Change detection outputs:

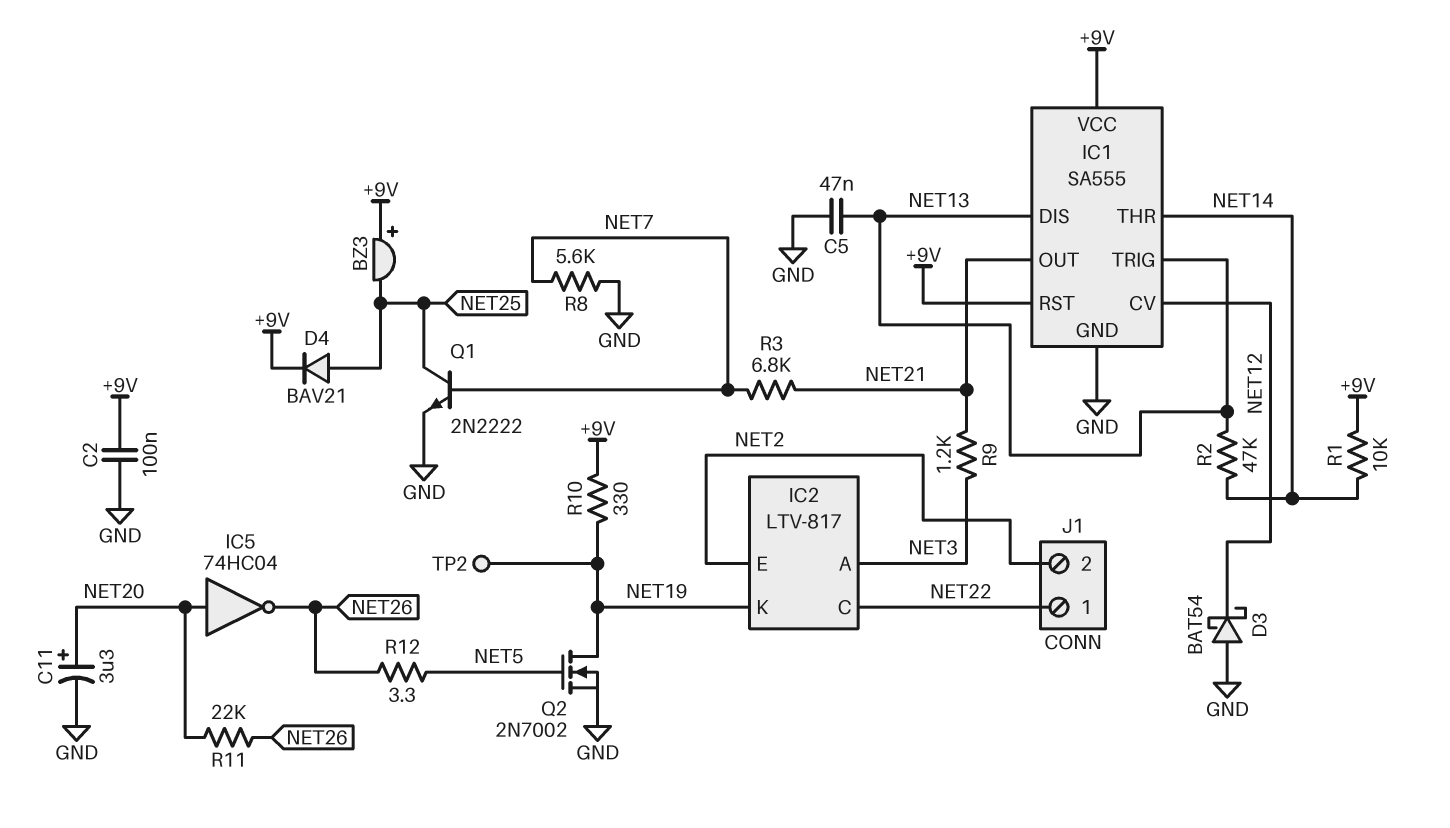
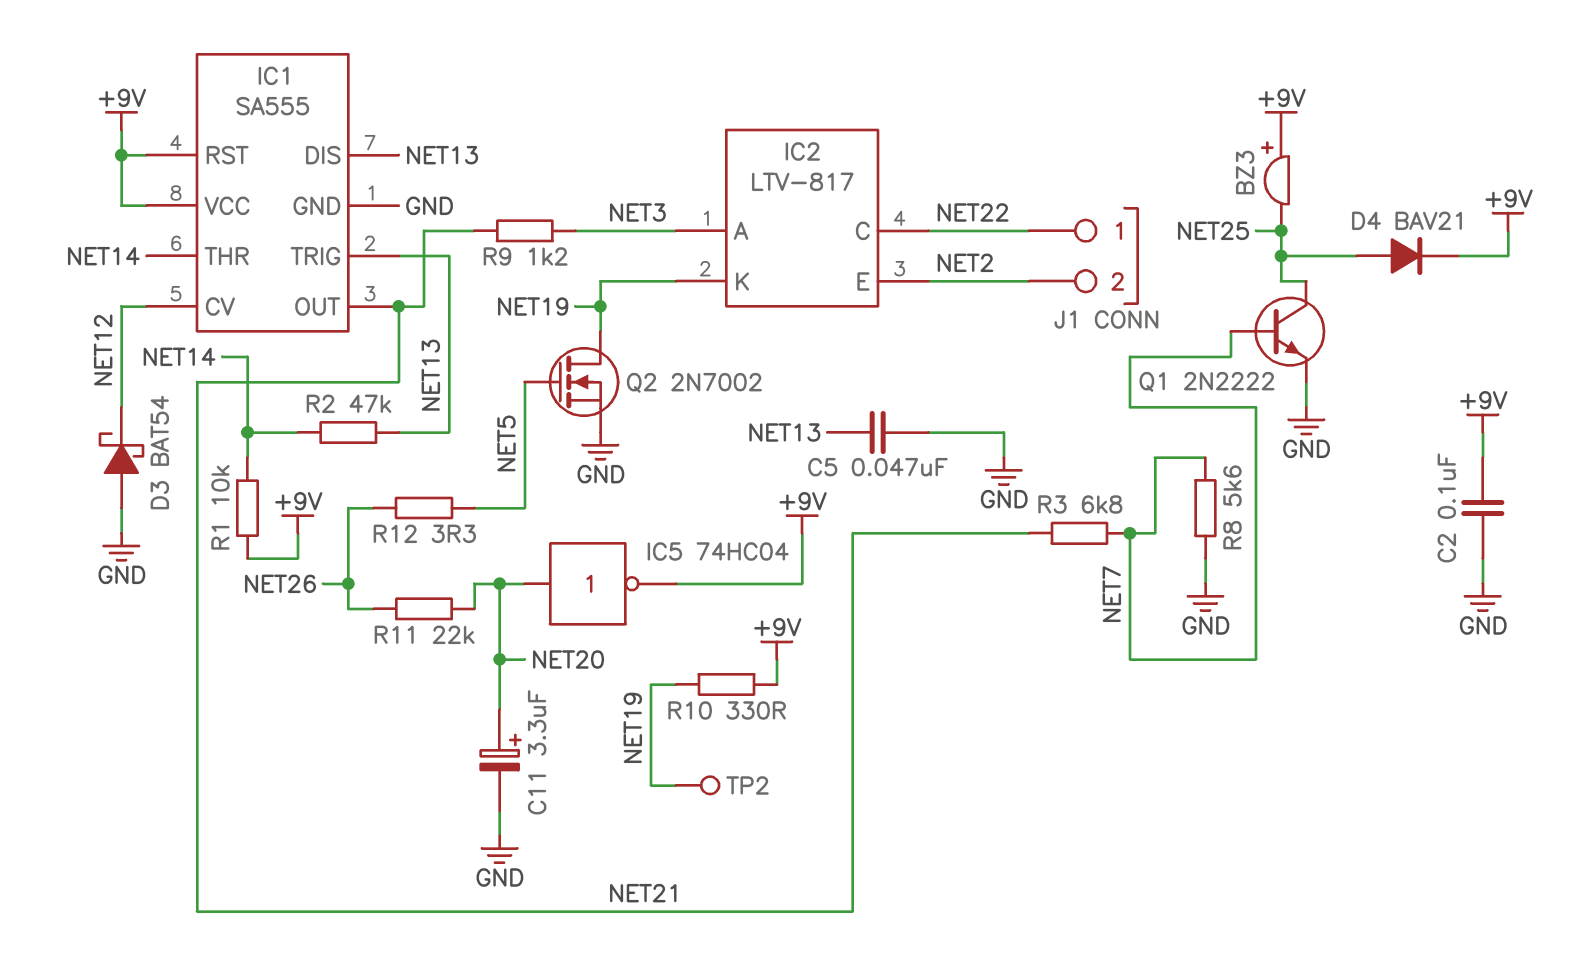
IC5: NOT 74HC04 (in NET20, out NET26) -> NOT 74HC04 (in NET20, out +9V)

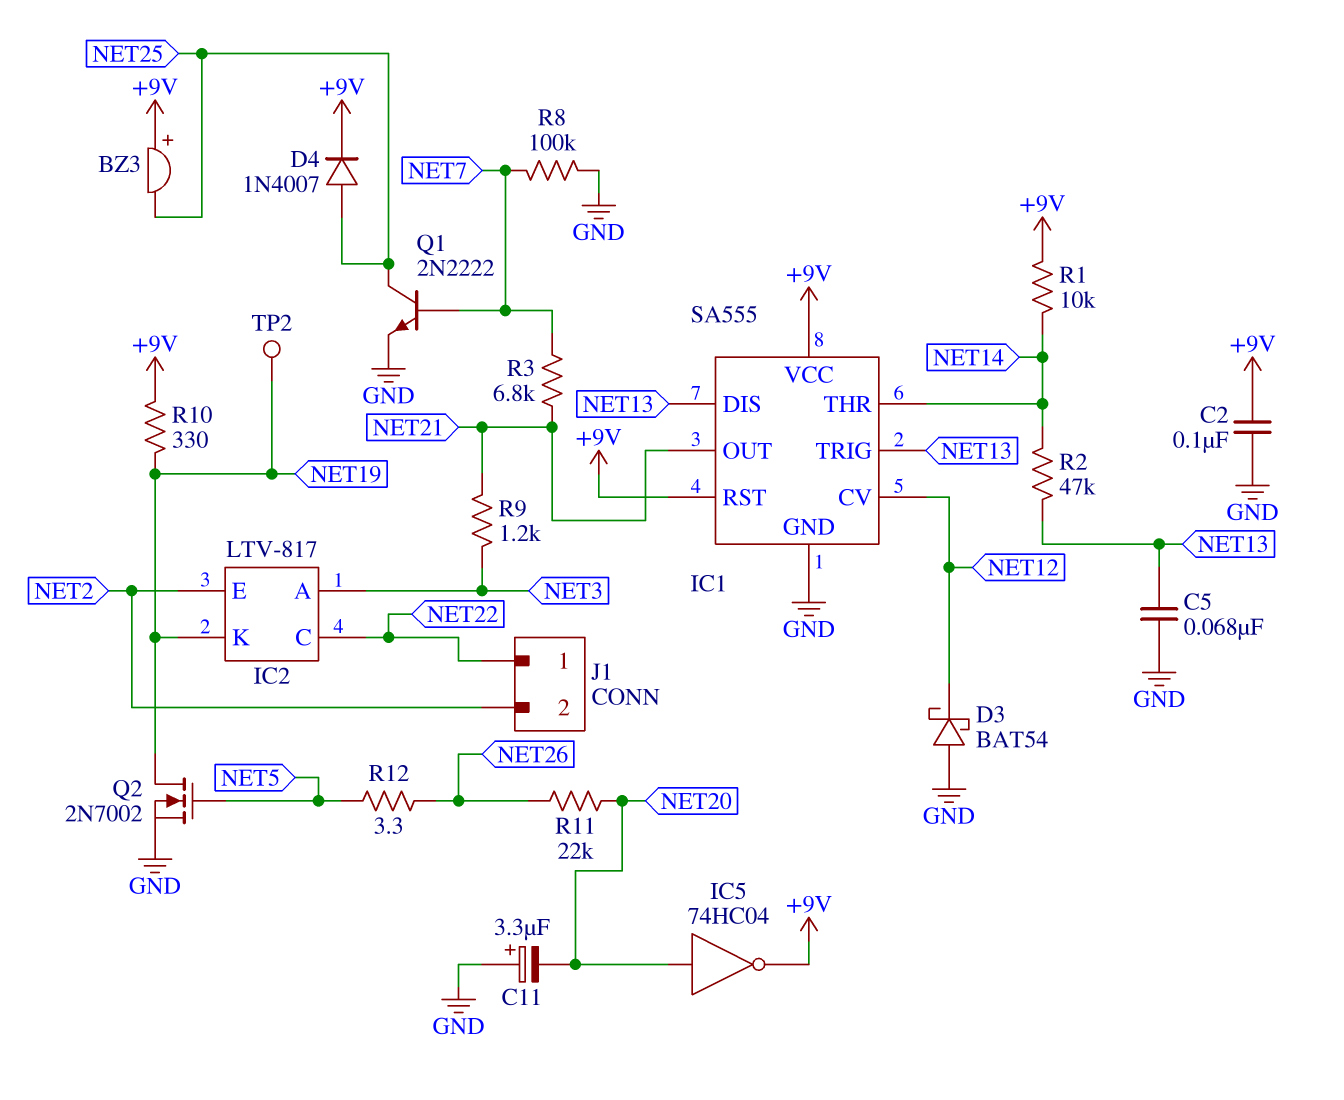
C5: 47nF (GND, NET13) -> 68nF (GND, NET13)
C11: 3.3uF (plus NET20, minus GND) -> 3.3uF (plus GND, minus NET20)
D4: diode BAV21 (A NET25, K +9V) -> diode 1N4007 (A NET25, K +9V)
R8: 5.6k (GND, NET7) -> 100k (GND, NET7)

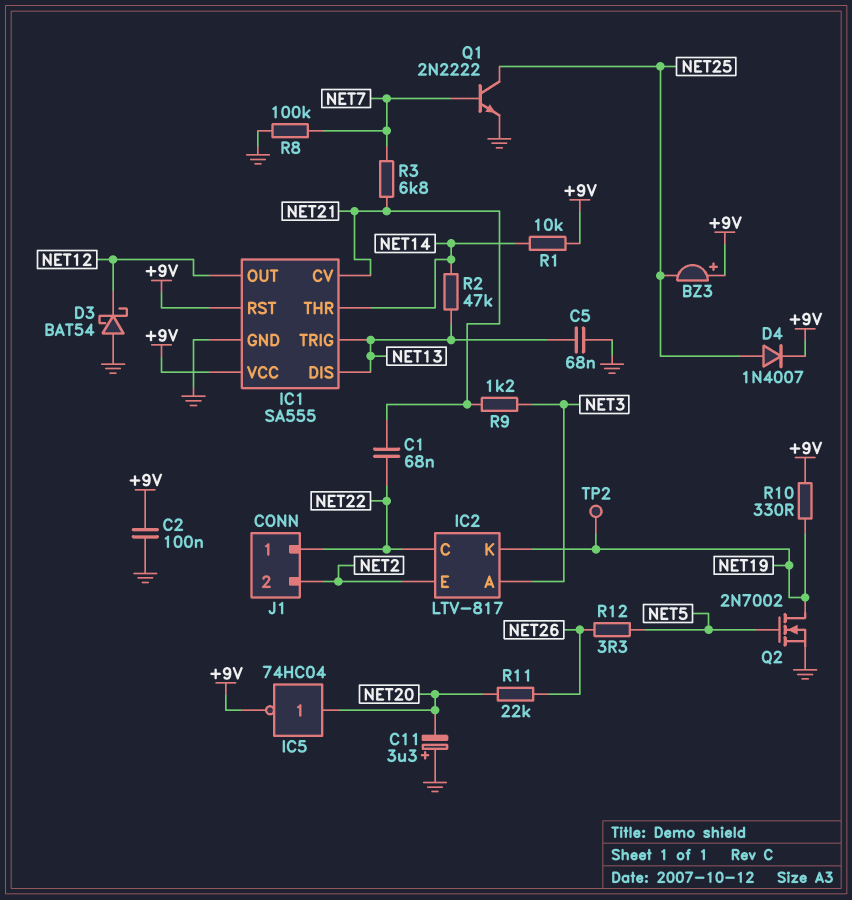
C1: none -> 68nF (NET21, NET22)
IC1 pin CV: NET12 -> NET21
IC1 pin OUT: NET21 -> NET12

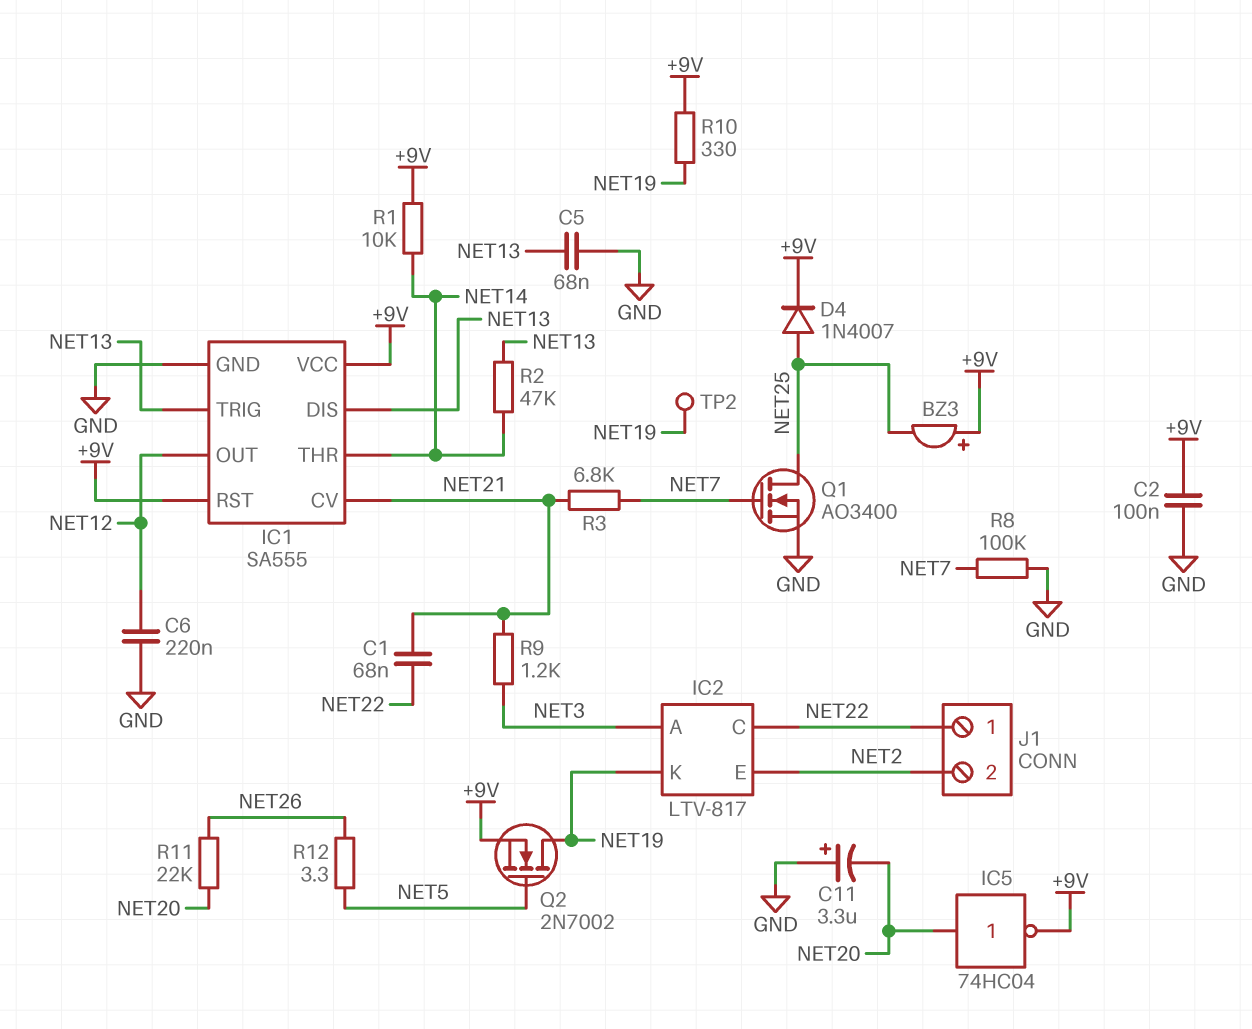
C6: none -> 220nF (GND, NET12)
D3: schottky BAT54 (A GND, K NET12) -> none
Q1: NPN 2N2222 (B NET7, C NET25, E GND) -> NMOS AO3400 (G NET7, D NET25, S GND)
Q2: NMOS 2N7002 (G NET5, D NET19, S GND) -> NMOS 2N7002 (G NET5, D NET19, S +9V)

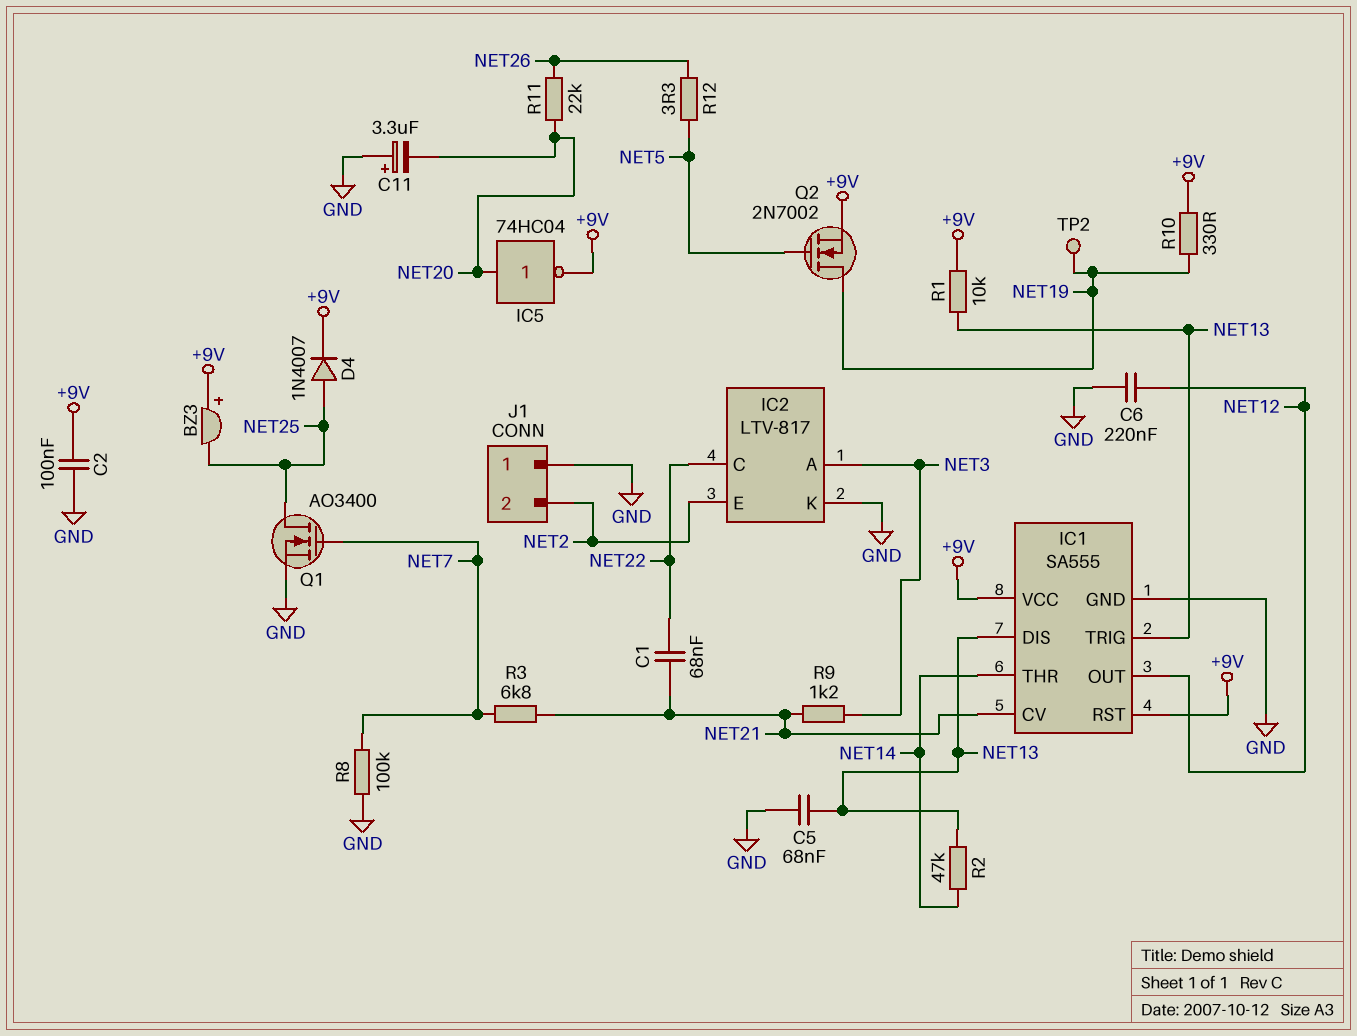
IC2 pin K: NET19 -> GND
J1 pin 1: NET22 -> GND
R1: 10k (+9V, NET14) -> 10k (+9V, NET13)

Assignment: Print only the lines from the line that contains "D3: schottky BAT54 (A GND, K NET12) -> none" to the final line of the data, inclusive. Pictures stay out.

Answer:
D3: schottky BAT54 (A GND, K NET12) -> none
Q1: NPN 2N2222 (B NET7, C NET25, E GND) -> NMOS AO3400 (G NET7, D NET25, S GND)
Q2: NMOS 2N7002 (G NET5, D NET19, S GND) -> NMOS 2N7002 (G NET5, D NET19, S +9V)

IC2 pin K: NET19 -> GND
J1 pin 1: NET22 -> GND
R1: 10k (+9V, NET14) -> 10k (+9V, NET13)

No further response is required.